___ PROVIDED INFORMATION ___

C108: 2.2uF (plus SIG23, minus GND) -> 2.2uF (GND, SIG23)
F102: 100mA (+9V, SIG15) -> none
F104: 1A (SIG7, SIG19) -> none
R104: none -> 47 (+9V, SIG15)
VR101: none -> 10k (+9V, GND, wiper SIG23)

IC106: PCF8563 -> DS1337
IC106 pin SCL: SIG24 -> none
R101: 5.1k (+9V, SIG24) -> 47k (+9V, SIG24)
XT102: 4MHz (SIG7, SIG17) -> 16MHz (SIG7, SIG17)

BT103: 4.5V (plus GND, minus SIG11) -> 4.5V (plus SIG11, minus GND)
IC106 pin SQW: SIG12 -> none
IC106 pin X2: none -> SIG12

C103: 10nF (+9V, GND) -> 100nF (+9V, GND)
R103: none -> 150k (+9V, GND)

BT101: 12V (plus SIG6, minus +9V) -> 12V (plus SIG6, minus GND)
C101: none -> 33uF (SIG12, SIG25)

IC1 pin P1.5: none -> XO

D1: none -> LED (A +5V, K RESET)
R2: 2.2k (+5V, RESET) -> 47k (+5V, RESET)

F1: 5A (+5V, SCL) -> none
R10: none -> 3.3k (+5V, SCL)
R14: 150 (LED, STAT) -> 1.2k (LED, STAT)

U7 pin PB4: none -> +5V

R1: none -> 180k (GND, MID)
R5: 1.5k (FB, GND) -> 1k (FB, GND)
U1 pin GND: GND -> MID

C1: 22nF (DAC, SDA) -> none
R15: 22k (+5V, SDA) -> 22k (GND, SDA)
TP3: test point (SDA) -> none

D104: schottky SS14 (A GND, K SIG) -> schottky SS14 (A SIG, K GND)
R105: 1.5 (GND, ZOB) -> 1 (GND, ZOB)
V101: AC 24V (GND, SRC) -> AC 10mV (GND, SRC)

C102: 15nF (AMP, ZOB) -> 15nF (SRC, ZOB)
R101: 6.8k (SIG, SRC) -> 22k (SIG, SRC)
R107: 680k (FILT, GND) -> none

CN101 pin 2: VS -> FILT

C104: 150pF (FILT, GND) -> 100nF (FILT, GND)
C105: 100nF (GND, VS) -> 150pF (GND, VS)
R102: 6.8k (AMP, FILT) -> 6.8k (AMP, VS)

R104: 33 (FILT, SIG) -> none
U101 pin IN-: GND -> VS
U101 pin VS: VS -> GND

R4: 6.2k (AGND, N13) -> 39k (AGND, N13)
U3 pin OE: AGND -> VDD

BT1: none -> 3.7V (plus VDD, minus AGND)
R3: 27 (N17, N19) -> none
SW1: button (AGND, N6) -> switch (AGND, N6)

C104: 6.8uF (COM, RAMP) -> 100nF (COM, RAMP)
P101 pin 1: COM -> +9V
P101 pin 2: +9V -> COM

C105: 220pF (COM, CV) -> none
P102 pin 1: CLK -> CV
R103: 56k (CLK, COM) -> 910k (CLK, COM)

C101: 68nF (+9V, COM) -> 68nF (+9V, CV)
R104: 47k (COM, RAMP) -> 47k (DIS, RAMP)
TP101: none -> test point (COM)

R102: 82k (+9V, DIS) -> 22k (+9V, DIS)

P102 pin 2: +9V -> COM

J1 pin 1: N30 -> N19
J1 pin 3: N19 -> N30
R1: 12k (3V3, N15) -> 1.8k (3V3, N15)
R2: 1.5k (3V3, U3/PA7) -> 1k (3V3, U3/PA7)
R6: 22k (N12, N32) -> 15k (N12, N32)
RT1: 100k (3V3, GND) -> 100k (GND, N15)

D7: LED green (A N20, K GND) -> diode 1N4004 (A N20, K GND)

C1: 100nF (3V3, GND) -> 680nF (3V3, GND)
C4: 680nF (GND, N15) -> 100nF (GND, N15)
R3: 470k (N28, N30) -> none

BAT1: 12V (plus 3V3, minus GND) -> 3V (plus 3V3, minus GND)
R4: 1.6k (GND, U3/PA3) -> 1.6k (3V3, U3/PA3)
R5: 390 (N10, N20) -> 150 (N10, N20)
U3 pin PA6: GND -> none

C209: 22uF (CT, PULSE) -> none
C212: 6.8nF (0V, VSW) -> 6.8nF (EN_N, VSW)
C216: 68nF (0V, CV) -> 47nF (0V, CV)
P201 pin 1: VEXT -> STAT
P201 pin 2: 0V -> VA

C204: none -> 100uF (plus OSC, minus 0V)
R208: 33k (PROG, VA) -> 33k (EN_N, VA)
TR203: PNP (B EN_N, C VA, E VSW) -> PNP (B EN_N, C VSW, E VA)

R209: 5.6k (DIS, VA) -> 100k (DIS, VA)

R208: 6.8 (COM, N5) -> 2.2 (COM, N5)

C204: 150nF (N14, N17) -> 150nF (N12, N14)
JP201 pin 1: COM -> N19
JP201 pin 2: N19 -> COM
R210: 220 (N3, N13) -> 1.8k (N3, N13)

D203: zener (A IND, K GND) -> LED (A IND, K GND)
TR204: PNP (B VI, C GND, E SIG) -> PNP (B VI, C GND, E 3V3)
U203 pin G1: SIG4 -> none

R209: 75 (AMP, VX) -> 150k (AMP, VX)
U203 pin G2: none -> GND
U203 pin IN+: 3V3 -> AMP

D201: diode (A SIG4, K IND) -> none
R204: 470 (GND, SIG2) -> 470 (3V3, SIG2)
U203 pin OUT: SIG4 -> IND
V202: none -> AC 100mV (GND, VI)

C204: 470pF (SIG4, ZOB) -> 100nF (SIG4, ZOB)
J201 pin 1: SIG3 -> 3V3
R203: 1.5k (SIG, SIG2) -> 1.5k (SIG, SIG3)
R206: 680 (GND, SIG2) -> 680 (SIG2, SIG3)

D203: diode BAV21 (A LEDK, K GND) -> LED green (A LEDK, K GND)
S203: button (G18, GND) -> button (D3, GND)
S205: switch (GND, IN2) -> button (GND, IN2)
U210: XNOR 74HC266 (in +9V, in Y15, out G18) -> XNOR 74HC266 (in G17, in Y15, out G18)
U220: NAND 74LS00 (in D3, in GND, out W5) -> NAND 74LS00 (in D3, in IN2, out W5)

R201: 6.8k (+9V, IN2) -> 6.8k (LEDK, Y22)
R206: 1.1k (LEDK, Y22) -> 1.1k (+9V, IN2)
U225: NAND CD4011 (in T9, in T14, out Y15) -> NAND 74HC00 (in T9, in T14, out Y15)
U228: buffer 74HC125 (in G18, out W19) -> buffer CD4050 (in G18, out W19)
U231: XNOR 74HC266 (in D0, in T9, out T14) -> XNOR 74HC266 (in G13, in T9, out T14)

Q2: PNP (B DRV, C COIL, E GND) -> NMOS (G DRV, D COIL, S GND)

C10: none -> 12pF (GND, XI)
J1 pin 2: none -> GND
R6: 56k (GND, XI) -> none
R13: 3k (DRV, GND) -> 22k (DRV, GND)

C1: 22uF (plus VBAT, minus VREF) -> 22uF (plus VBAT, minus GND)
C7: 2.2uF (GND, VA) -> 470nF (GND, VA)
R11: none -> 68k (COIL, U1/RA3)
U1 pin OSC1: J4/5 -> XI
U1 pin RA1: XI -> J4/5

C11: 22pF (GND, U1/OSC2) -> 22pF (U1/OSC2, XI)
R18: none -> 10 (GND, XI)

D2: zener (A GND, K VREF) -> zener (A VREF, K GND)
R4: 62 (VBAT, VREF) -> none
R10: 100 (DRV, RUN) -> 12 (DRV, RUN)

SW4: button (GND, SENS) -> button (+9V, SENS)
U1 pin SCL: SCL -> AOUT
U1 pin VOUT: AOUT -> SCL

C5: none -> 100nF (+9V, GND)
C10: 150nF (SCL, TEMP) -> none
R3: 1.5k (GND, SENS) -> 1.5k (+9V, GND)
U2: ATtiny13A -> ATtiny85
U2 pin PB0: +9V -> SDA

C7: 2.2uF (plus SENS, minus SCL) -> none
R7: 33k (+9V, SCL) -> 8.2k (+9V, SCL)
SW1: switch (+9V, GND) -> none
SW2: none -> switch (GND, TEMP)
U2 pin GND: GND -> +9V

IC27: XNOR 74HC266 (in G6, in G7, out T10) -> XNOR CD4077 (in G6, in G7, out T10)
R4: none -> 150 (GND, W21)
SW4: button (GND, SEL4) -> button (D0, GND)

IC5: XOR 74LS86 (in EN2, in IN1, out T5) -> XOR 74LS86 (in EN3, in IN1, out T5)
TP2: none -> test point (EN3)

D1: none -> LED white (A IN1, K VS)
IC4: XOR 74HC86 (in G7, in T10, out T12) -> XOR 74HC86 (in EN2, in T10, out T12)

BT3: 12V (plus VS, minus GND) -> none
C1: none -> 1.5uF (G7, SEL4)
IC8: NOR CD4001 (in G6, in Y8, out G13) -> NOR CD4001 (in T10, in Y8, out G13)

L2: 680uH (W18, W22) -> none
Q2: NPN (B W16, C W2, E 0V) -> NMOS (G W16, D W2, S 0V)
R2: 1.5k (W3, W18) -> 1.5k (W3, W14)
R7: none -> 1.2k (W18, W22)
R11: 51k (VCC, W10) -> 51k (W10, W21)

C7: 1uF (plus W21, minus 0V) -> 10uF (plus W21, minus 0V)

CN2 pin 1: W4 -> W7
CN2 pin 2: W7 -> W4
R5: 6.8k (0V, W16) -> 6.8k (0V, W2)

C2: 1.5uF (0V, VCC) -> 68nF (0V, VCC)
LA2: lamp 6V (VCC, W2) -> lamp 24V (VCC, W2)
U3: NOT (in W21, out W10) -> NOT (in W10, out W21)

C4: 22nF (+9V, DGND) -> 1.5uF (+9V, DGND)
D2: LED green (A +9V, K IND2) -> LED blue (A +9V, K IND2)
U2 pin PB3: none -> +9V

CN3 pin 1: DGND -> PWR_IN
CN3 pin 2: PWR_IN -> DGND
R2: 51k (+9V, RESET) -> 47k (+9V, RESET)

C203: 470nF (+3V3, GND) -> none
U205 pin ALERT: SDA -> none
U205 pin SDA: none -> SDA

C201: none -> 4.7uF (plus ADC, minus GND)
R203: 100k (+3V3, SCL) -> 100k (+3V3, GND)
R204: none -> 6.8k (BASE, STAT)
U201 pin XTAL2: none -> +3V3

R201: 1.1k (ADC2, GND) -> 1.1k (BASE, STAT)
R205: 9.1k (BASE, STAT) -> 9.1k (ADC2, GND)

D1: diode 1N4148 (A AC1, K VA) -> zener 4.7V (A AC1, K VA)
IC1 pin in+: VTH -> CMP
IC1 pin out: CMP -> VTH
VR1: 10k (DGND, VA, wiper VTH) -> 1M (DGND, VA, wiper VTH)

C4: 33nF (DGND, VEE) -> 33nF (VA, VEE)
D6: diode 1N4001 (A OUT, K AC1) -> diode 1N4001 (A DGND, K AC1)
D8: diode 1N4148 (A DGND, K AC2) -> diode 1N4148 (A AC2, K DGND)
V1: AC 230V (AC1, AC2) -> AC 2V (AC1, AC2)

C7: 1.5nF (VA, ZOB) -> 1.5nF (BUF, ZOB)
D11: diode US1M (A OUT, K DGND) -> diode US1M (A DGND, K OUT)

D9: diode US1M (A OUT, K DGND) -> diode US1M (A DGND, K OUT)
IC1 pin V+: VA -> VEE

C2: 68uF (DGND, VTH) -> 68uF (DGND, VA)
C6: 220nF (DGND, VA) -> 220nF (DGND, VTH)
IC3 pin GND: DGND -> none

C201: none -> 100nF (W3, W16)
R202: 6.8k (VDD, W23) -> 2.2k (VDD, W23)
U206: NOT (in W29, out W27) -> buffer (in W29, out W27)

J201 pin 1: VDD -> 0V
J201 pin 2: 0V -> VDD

___

### PROBLEM DETAILS
Within the listing above, locate the line containing "C204: 470pF (SIG4, ZOB) -> 100nF (SIG4, ZOB)" and the line containing "U231: XNOR 74HC266". Reproduce those two lines and all lines between them exactly, with nothing added.

### TASK RESULT
C204: 470pF (SIG4, ZOB) -> 100nF (SIG4, ZOB)
J201 pin 1: SIG3 -> 3V3
R203: 1.5k (SIG, SIG2) -> 1.5k (SIG, SIG3)
R206: 680 (GND, SIG2) -> 680 (SIG2, SIG3)

D203: diode BAV21 (A LEDK, K GND) -> LED green (A LEDK, K GND)
S203: button (G18, GND) -> button (D3, GND)
S205: switch (GND, IN2) -> button (GND, IN2)
U210: XNOR 74HC266 (in +9V, in Y15, out G18) -> XNOR 74HC266 (in G17, in Y15, out G18)
U220: NAND 74LS00 (in D3, in GND, out W5) -> NAND 74LS00 (in D3, in IN2, out W5)

R201: 6.8k (+9V, IN2) -> 6.8k (LEDK, Y22)
R206: 1.1k (LEDK, Y22) -> 1.1k (+9V, IN2)
U225: NAND CD4011 (in T9, in T14, out Y15) -> NAND 74HC00 (in T9, in T14, out Y15)
U228: buffer 74HC125 (in G18, out W19) -> buffer CD4050 (in G18, out W19)
U231: XNOR 74HC266 (in D0, in T9, out T14) -> XNOR 74HC266 (in G13, in T9, out T14)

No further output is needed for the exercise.